*** Opening of Excerpted records ***

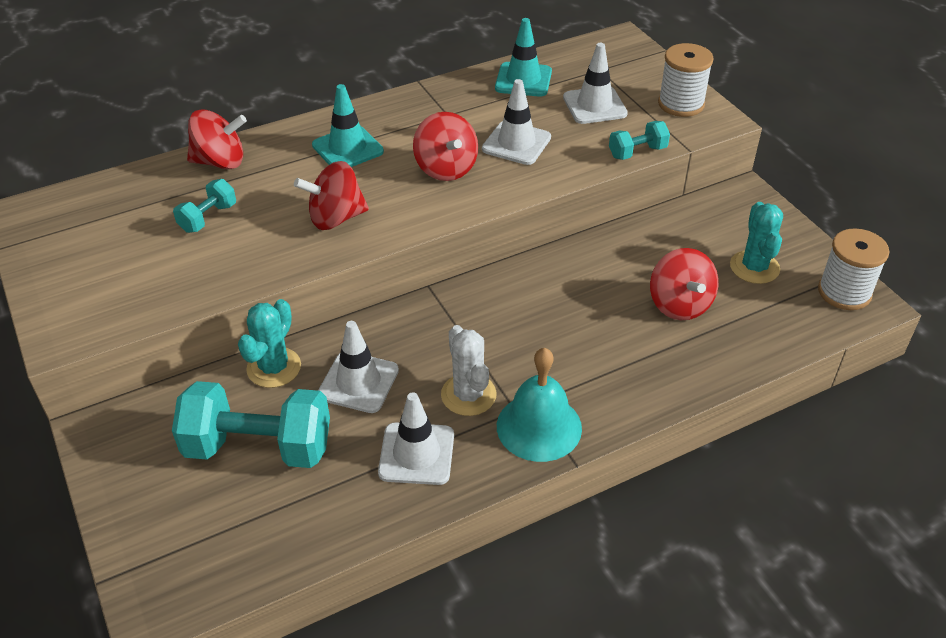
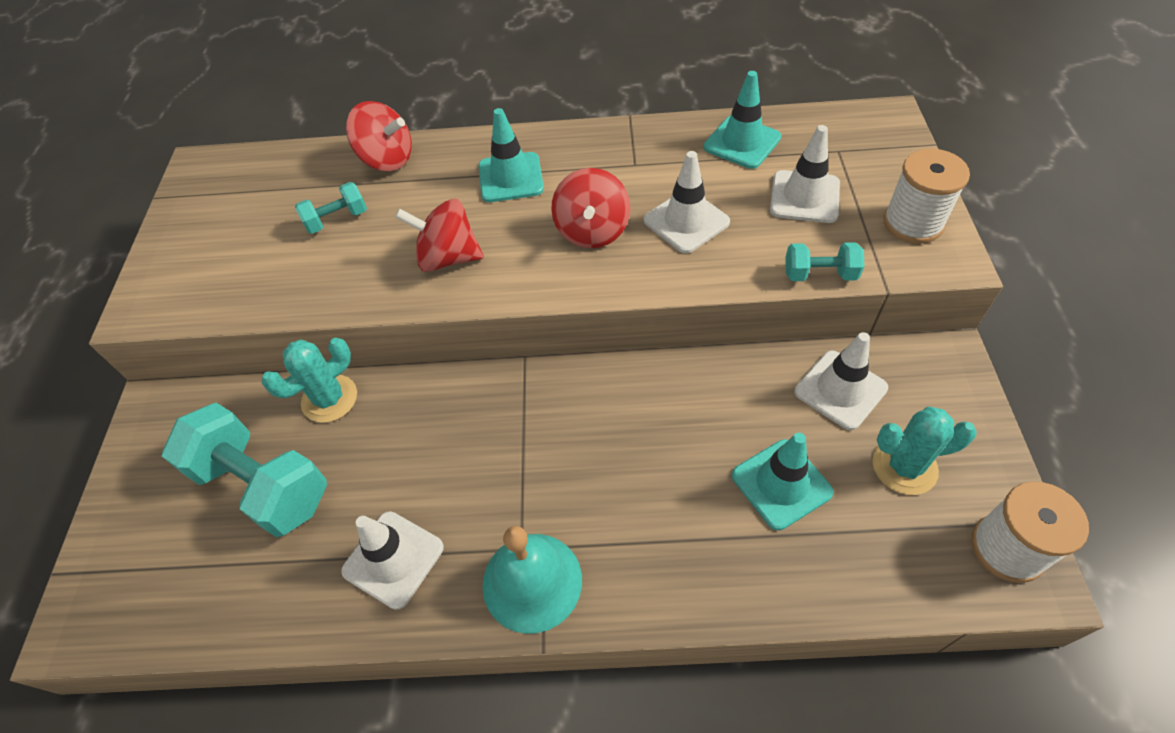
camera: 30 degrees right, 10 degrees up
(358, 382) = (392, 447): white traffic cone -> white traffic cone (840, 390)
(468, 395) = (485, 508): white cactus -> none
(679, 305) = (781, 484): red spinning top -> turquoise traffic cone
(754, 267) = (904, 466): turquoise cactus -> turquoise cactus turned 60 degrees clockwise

*** Close of Excerpted records ***
*** Opening of Excerpted records ***

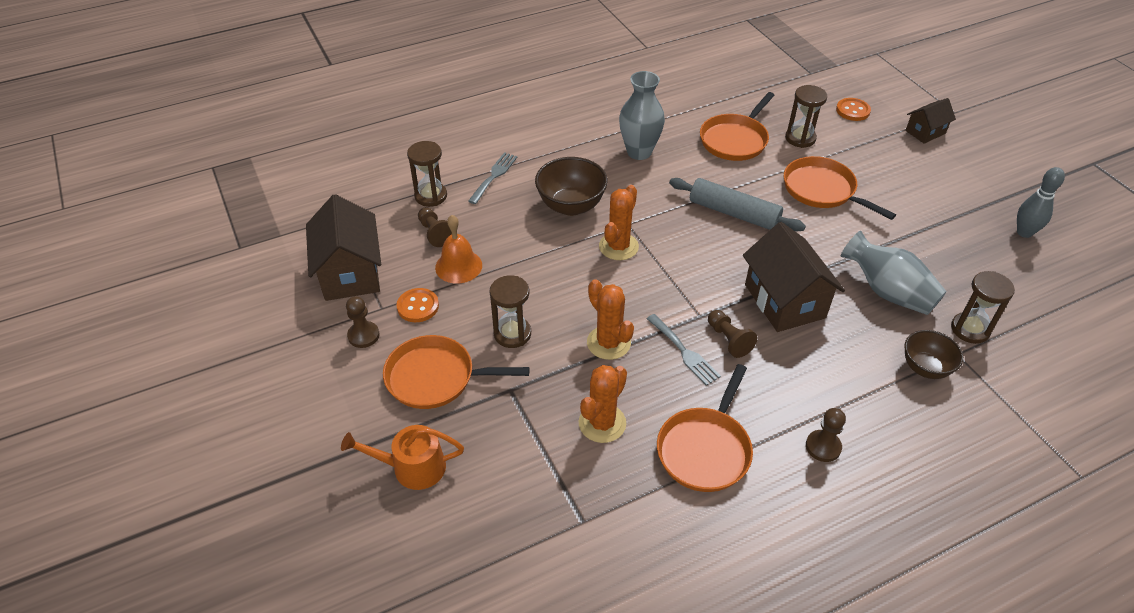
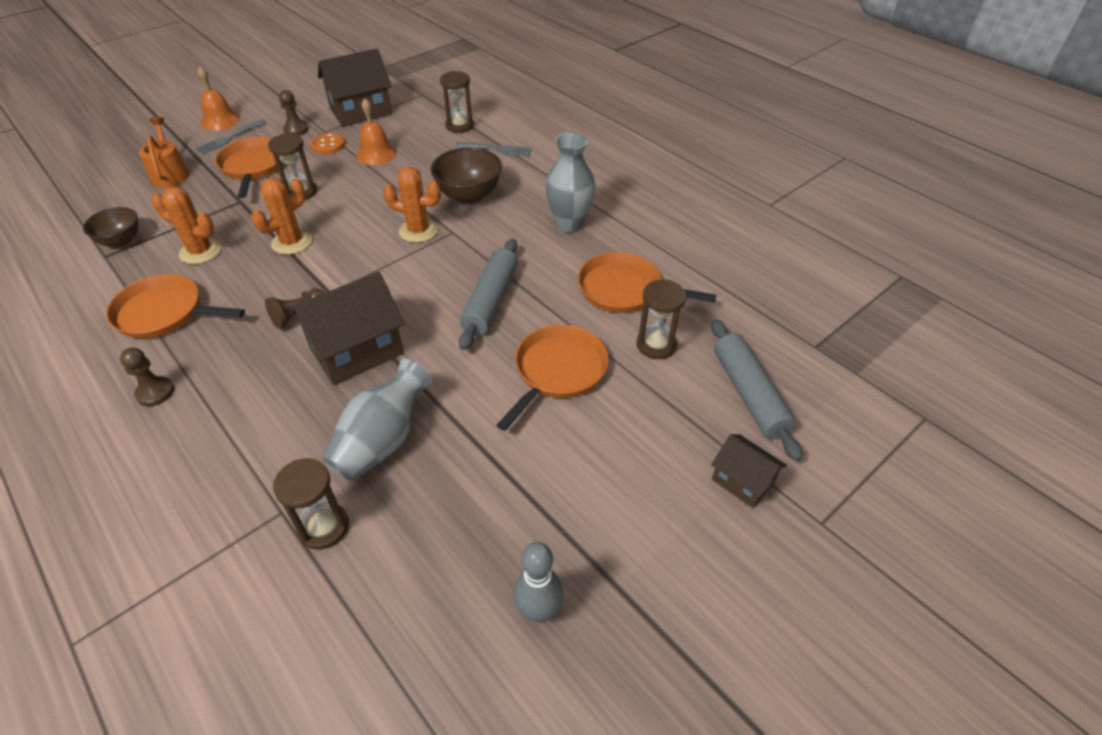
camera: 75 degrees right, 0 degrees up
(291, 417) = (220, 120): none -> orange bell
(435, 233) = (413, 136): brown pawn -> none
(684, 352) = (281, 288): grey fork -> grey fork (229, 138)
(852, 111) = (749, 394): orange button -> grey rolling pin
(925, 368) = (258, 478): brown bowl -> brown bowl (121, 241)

*** Close of Excerpted records ***

Exercise requirements
Go through the records. Copy each line where "degrees" appears.

Written reply
camera: 30 degrees right, 10 degrees up
(754, 267) = (904, 466): turquoise cactus -> turquoise cactus turned 60 degrees clockwise
camera: 75 degrees right, 0 degrees up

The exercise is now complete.